*** SUPPLIED RECORDS Section Begins ***

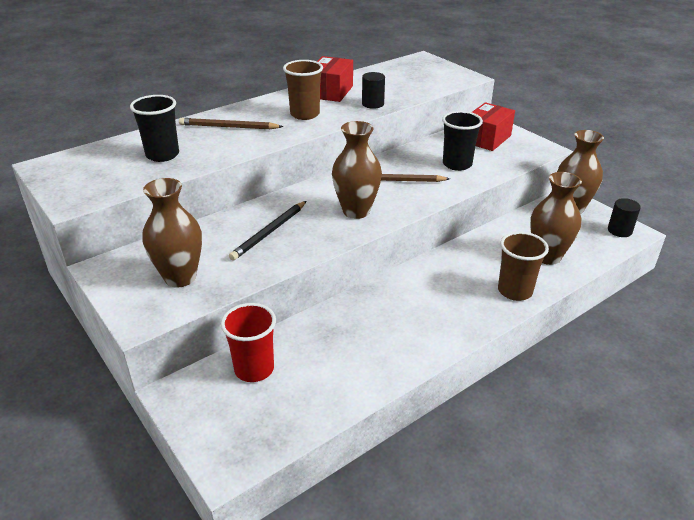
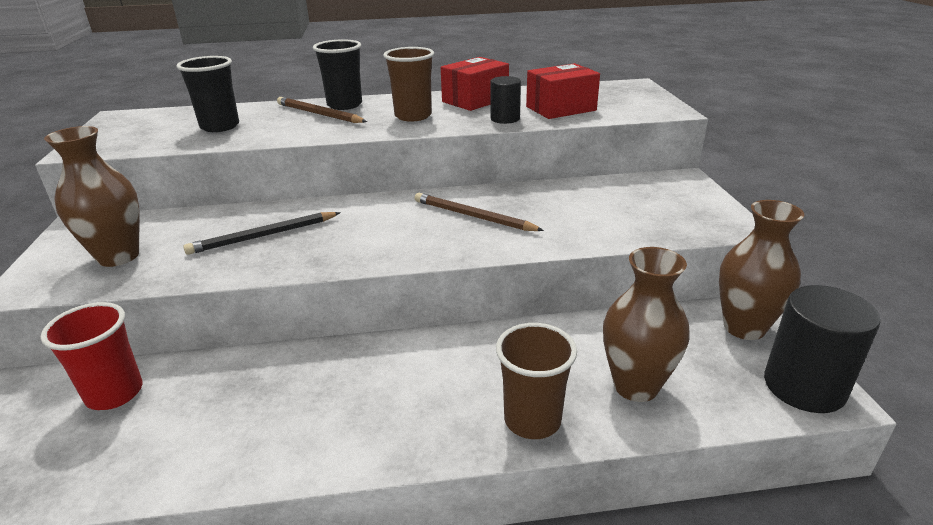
camera: 30 degrees right, 5 degrees down
(356, 211) = (383, 239): brown vase -> none
(457, 164) = (579, 217): black cup -> black cup (344, 105)
(487, 139) = (657, 196): red box -> red box (561, 108)
(619, 231) = (804, 387): black cylinder -> black cylinder, size x1.78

*** SUPPLIED RECORDS Section Ends ***

TASK TO COMPLETE: Reproduce each line of the records in which the string "black" appears.

EXERCISE ANSWER:
(457, 164) = (579, 217): black cup -> black cup (344, 105)
(619, 231) = (804, 387): black cylinder -> black cylinder, size x1.78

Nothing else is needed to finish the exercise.